*** Block opens ***
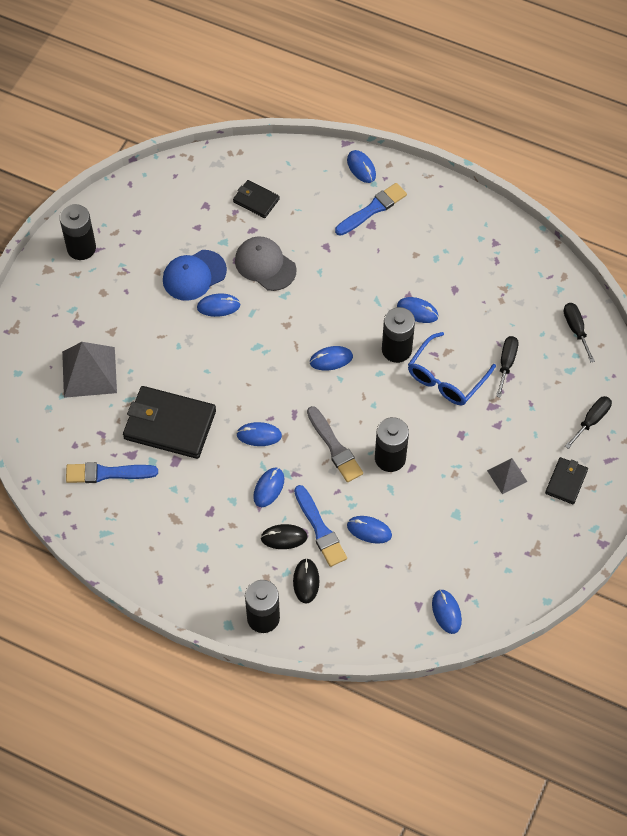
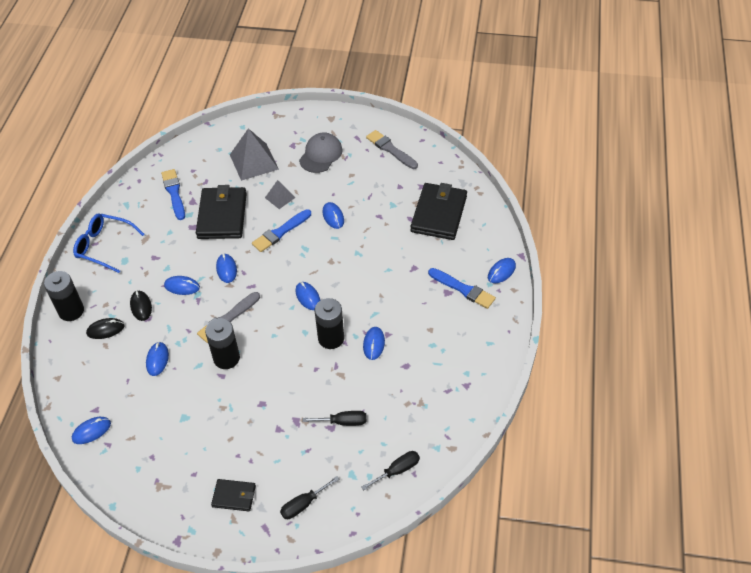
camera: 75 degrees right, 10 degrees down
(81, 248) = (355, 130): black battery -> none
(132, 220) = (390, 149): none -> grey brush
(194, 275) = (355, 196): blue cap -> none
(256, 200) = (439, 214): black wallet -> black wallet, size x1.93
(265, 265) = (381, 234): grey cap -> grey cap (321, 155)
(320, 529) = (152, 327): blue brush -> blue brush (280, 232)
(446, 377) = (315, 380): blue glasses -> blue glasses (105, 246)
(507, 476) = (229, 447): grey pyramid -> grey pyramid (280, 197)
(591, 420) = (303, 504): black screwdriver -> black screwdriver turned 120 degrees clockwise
*** Block closes ***
*** Block opens ***
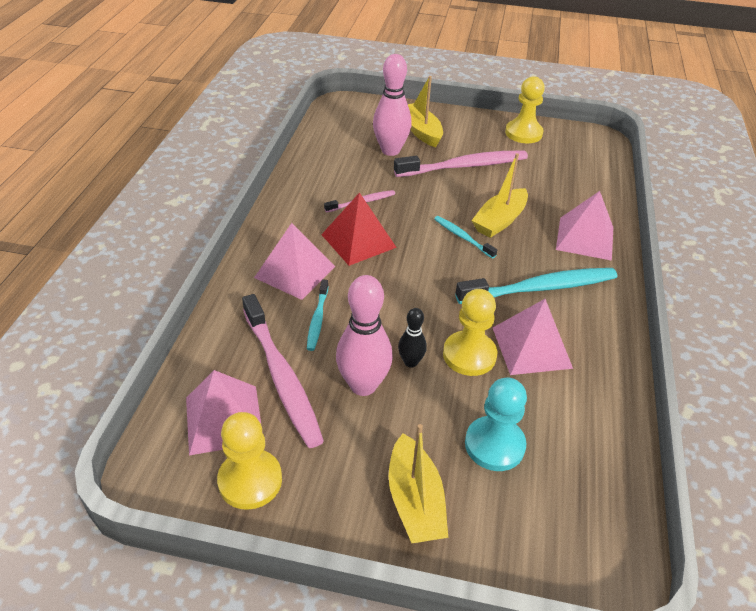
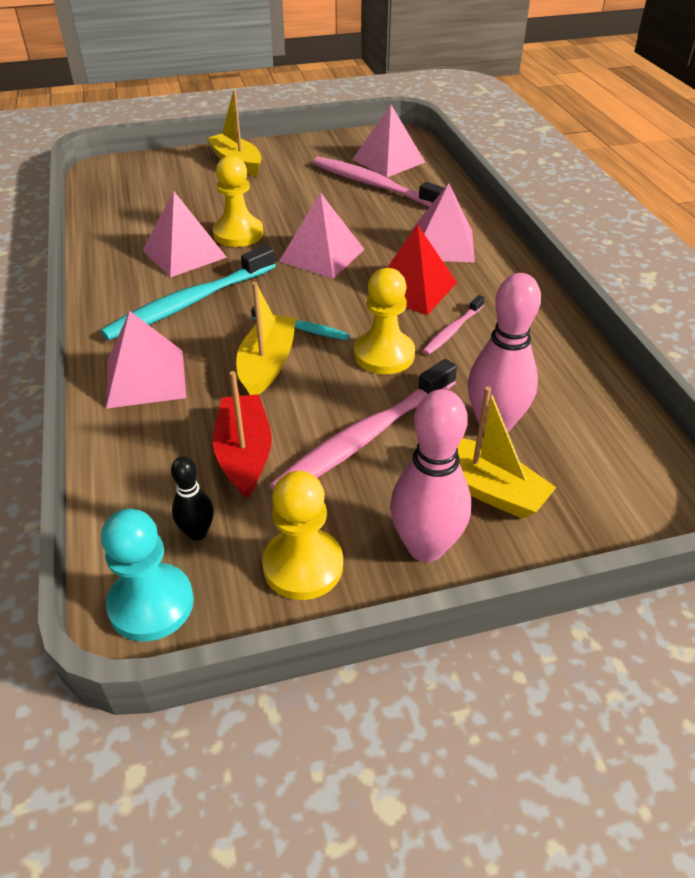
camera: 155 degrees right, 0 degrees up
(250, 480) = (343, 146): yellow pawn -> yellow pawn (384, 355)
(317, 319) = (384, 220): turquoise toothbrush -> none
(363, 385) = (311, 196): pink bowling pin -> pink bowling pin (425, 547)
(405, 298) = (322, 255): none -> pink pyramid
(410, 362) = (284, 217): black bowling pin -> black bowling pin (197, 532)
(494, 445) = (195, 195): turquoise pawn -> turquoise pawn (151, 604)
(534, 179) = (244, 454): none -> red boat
*** Block closes ***
◆ **WHAT THE TASK REQUIRES**
Looking at the data above, return every line from the one with "(410, 362) = (284, 217): black" down to the one with "(534, 179) = (244, 454): none -> red boat", exactly and inclusively.

◆ **TASK SOLUTION**
(410, 362) = (284, 217): black bowling pin -> black bowling pin (197, 532)
(494, 445) = (195, 195): turquoise pawn -> turquoise pawn (151, 604)
(534, 179) = (244, 454): none -> red boat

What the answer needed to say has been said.